*Records supplied:*
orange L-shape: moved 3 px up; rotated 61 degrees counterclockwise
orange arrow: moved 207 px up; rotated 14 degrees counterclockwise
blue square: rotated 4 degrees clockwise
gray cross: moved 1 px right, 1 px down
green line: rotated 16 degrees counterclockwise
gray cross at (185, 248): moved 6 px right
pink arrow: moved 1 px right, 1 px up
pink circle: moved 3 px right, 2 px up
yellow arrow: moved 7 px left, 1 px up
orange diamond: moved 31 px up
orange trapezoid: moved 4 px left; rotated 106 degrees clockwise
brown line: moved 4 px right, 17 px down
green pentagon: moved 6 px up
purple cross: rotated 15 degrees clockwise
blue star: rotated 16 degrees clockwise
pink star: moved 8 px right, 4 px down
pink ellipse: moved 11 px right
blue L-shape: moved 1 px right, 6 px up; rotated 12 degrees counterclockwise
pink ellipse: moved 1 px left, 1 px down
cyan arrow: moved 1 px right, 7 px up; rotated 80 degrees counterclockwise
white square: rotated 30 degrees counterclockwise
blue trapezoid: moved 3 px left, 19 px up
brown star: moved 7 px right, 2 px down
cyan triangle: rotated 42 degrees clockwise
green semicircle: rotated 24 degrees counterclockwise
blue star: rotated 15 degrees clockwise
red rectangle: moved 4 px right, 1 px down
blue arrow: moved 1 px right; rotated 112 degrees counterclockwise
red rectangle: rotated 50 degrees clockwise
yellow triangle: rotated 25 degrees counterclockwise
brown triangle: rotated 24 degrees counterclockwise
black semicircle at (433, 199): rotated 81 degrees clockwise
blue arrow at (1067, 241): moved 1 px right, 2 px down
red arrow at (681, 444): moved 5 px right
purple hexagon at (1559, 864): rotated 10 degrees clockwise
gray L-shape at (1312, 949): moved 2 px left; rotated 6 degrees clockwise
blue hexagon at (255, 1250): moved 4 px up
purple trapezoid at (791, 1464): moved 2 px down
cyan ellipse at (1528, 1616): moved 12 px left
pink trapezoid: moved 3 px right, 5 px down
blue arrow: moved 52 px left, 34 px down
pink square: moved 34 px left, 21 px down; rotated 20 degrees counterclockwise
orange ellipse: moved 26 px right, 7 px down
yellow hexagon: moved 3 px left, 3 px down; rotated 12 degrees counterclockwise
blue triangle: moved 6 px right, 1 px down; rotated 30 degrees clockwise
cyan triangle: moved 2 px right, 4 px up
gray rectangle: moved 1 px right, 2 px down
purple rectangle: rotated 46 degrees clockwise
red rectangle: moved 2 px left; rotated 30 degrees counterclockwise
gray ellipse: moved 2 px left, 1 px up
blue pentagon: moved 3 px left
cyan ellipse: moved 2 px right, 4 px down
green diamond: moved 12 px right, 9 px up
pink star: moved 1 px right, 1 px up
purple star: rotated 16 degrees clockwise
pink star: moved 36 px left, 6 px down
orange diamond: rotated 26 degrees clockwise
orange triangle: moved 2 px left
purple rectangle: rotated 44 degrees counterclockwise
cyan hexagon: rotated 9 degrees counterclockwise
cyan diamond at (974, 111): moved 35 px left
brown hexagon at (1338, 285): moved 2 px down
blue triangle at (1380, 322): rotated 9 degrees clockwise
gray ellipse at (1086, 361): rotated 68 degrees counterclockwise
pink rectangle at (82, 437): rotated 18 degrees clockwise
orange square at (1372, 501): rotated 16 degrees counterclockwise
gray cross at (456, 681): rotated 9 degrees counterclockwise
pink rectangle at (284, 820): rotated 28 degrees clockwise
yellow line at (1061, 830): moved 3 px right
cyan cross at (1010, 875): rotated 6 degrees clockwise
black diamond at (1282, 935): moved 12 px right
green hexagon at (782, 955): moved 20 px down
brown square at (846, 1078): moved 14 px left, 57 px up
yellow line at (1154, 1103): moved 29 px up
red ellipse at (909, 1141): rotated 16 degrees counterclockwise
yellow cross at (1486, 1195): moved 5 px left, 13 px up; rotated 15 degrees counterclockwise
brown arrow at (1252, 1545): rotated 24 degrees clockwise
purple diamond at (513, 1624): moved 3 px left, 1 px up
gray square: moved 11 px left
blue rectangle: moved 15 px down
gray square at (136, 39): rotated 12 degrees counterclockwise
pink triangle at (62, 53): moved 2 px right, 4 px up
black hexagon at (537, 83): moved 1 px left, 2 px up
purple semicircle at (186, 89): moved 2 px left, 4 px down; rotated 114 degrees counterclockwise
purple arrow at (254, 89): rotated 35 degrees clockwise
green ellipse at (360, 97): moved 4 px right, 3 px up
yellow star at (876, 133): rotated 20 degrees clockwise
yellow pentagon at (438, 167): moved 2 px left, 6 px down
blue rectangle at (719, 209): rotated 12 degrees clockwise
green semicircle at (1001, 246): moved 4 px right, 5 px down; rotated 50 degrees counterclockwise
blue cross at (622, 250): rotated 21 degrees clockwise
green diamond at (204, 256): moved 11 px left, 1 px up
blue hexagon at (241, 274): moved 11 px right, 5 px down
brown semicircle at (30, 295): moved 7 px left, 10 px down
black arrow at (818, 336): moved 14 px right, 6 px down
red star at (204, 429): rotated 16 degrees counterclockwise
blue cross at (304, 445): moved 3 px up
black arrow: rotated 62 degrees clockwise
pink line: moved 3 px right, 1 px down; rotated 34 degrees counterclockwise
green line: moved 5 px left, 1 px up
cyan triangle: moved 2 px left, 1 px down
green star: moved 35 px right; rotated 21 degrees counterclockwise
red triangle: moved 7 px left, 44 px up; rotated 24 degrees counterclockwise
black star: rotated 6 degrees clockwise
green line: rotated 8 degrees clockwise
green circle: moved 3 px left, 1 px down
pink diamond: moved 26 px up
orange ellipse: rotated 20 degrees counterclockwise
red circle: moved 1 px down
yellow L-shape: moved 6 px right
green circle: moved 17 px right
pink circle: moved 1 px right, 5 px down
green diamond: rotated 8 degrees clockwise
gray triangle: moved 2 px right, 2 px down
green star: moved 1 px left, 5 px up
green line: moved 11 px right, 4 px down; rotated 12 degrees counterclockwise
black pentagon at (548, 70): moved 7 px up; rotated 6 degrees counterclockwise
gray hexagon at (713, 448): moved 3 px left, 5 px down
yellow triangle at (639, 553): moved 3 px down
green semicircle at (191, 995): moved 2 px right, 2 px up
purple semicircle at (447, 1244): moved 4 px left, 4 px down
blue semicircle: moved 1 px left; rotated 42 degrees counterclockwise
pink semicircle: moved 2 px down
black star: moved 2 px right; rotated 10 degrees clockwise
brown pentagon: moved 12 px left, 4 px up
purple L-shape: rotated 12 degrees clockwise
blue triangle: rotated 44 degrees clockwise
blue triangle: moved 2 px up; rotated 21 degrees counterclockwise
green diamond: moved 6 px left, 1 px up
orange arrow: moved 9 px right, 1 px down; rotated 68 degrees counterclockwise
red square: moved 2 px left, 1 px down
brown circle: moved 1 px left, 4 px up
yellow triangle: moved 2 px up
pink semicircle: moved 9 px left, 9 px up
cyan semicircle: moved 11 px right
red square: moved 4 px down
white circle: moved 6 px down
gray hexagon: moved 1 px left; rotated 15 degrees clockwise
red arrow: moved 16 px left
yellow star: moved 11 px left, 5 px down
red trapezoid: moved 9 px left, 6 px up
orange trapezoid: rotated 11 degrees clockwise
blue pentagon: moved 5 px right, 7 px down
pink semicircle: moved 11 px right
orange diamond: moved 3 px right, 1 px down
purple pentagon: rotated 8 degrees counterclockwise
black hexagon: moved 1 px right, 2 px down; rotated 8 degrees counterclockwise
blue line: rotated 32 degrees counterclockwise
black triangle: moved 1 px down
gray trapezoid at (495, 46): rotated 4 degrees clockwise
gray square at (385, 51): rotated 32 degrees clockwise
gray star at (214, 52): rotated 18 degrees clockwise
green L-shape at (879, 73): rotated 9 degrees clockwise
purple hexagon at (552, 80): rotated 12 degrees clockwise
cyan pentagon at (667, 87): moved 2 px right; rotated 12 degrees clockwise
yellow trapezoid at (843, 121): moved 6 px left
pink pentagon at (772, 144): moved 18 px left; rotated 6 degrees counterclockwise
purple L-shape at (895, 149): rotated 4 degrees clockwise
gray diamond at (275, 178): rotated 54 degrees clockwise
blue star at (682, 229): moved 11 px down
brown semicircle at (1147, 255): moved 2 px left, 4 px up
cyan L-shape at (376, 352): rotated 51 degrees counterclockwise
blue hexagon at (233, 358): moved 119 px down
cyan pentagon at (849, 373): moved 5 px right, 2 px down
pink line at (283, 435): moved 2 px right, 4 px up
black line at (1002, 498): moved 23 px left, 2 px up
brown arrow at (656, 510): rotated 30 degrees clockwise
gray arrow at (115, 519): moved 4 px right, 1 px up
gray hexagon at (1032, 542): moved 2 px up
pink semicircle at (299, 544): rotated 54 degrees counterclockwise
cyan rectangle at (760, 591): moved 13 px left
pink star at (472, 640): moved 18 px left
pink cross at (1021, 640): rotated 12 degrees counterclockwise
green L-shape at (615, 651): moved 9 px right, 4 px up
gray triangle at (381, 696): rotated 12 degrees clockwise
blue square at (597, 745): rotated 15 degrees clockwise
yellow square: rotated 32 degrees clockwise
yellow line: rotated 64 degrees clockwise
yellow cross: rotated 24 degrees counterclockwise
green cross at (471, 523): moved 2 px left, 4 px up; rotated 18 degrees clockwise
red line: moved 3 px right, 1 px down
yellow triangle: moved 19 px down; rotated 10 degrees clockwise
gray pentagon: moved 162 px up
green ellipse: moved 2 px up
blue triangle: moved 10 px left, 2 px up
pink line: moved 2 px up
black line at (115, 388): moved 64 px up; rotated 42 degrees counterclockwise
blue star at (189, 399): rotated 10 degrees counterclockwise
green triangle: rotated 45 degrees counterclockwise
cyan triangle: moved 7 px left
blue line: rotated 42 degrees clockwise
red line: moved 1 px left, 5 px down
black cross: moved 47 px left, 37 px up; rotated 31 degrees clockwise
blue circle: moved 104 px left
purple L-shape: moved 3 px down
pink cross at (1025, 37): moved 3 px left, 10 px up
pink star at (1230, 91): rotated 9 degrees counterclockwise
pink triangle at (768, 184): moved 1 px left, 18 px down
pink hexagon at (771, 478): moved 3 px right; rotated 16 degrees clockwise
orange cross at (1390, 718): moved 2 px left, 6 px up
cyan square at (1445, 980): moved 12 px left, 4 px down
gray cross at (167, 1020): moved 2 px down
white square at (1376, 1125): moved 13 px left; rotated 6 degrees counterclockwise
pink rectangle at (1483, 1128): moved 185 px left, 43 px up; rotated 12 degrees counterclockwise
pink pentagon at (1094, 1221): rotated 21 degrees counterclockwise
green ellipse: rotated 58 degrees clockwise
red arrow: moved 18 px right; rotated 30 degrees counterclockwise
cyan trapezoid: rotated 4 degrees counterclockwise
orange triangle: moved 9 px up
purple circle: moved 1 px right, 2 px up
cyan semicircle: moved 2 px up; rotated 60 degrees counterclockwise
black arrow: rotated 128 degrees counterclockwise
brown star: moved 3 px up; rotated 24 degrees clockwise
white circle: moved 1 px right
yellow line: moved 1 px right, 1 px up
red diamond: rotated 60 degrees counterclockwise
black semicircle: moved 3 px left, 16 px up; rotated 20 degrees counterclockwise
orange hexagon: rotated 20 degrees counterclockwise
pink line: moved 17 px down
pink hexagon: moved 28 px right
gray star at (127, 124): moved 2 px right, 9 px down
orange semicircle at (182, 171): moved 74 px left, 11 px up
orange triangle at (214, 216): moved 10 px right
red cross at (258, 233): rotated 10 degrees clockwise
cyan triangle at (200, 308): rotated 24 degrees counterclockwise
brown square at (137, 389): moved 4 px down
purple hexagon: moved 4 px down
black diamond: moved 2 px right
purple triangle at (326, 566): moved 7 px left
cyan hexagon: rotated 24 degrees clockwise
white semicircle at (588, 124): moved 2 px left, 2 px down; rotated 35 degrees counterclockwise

*Task details:*
All that belongs in the answer is the run of lines above from the line containing "pink square: moved" through the line containing "blue triangle: moved 6", exactly as written.

*Exercise solution:*
pink square: moved 34 px left, 21 px down; rotated 20 degrees counterclockwise
orange ellipse: moved 26 px right, 7 px down
yellow hexagon: moved 3 px left, 3 px down; rotated 12 degrees counterclockwise
blue triangle: moved 6 px right, 1 px down; rotated 30 degrees clockwise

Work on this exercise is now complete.